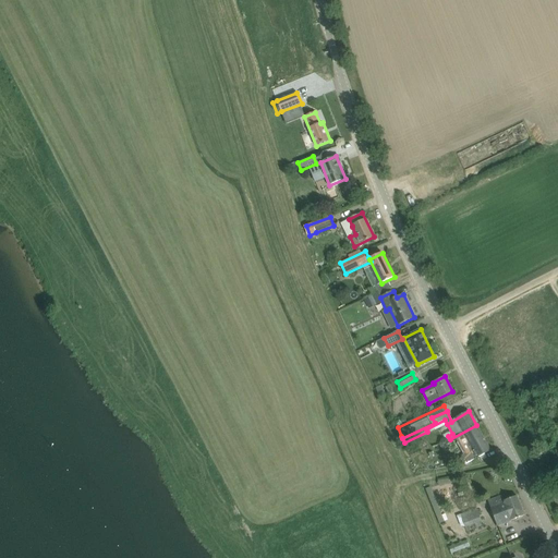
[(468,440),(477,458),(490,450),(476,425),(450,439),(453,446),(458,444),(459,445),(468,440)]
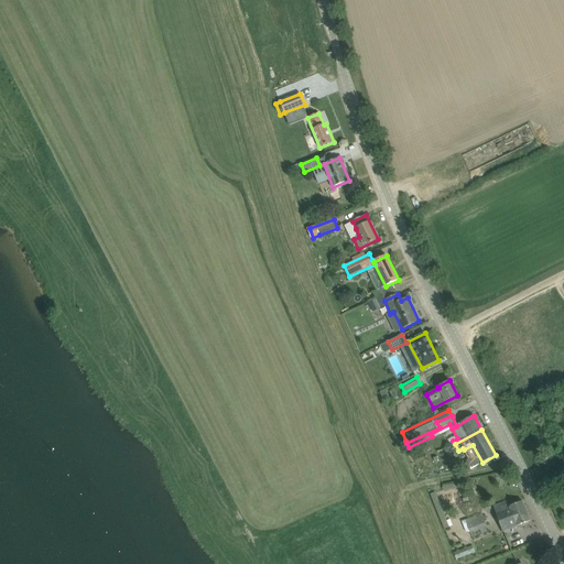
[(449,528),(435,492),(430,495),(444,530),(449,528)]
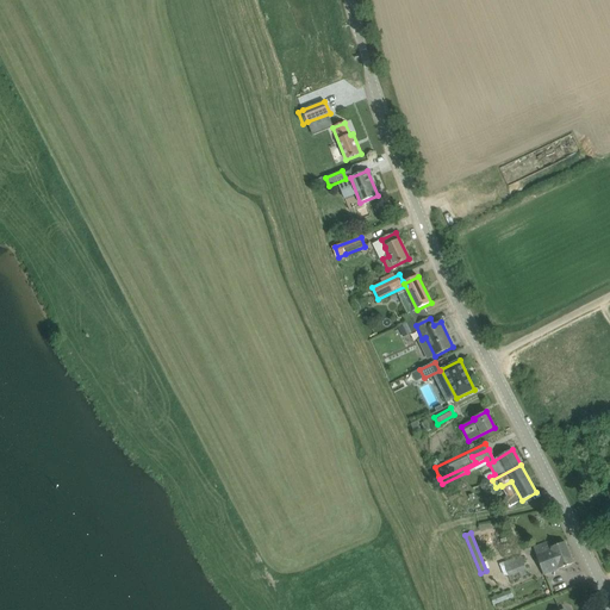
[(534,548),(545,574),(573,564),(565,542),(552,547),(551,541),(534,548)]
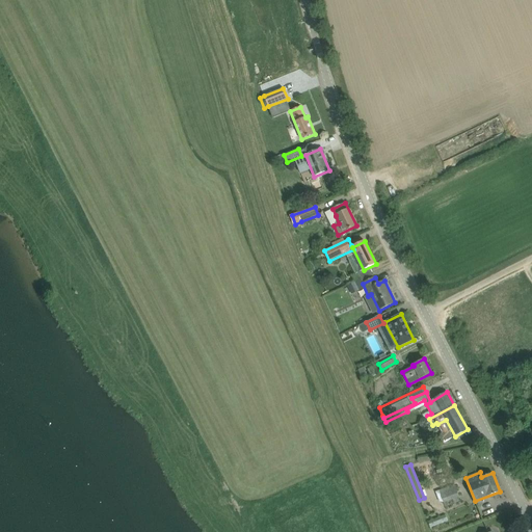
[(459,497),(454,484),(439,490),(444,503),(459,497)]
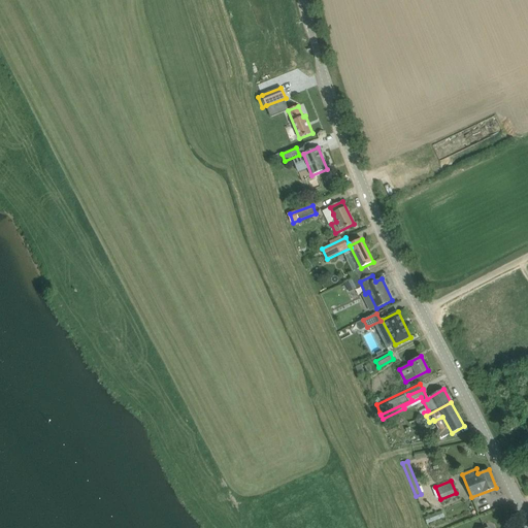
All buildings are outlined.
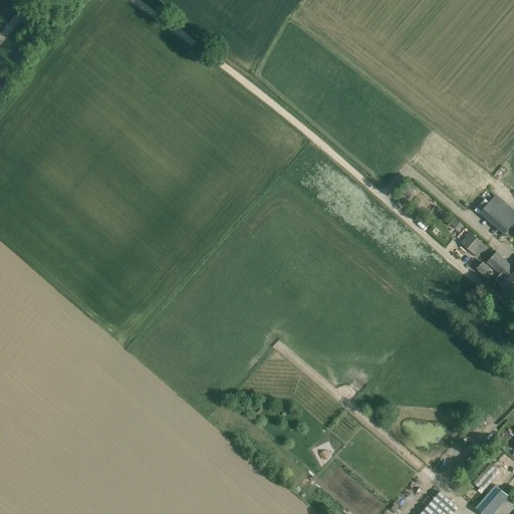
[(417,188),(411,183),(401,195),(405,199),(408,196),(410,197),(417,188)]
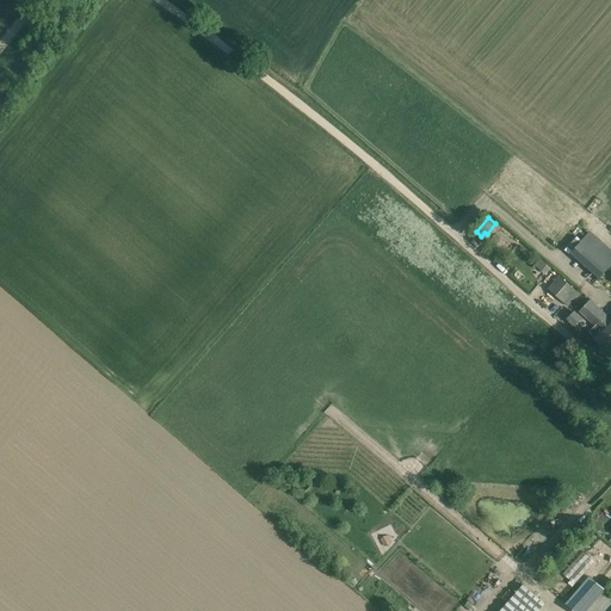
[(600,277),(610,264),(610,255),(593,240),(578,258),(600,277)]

========================================================================

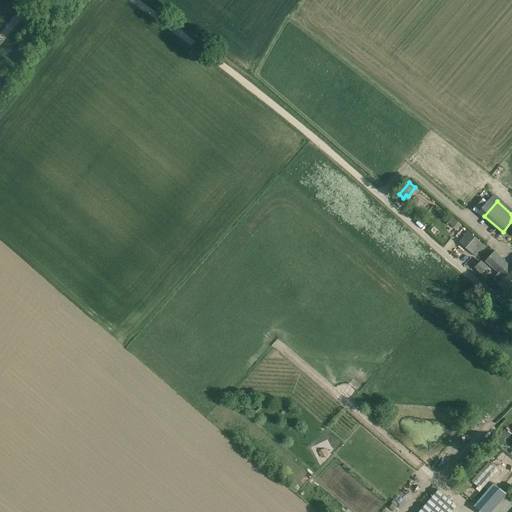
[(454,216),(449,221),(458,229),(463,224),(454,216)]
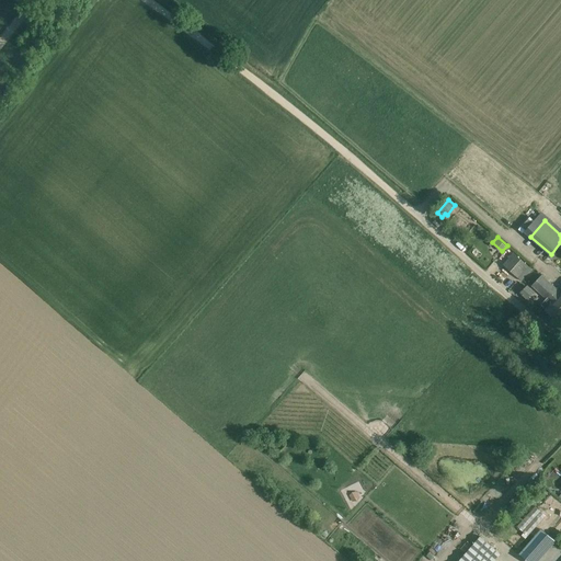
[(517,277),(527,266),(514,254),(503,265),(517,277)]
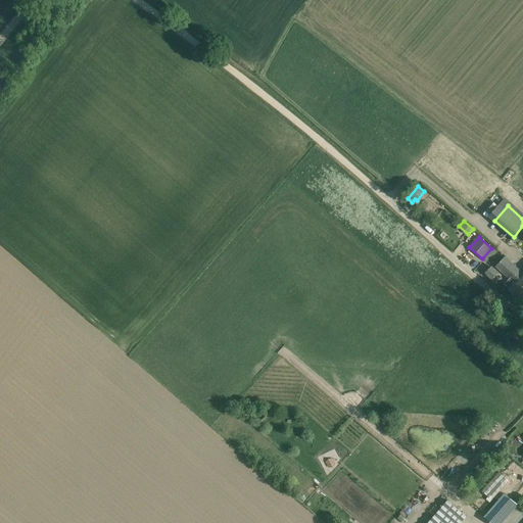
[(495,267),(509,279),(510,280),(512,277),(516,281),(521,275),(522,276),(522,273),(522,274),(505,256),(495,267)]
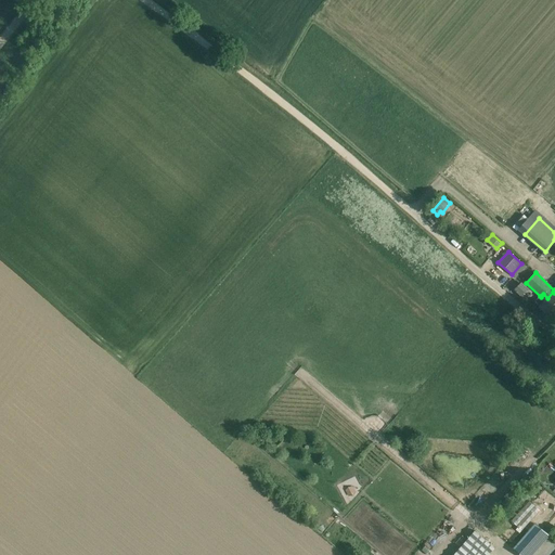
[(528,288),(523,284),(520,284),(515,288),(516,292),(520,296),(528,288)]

========================================================================

**Aim of the task:** In the entries above, every line from the line with "[(459,497),(454,484),(439,490),(444,503),(459,497)]" to the line with "[(600,277),(610,264),(610,255),(593,240),(578,258),(600,277)]" is to be printed exactly, with both ends included and pictures excluded.

**Answer space:**
[(459,497),(454,484),(439,490),(444,503),(459,497)]
All buildings are outlined.
[(417,188),(411,183),(401,195),(405,199),(408,196),(410,197),(417,188)]
[(600,277),(610,264),(610,255),(593,240),(578,258),(600,277)]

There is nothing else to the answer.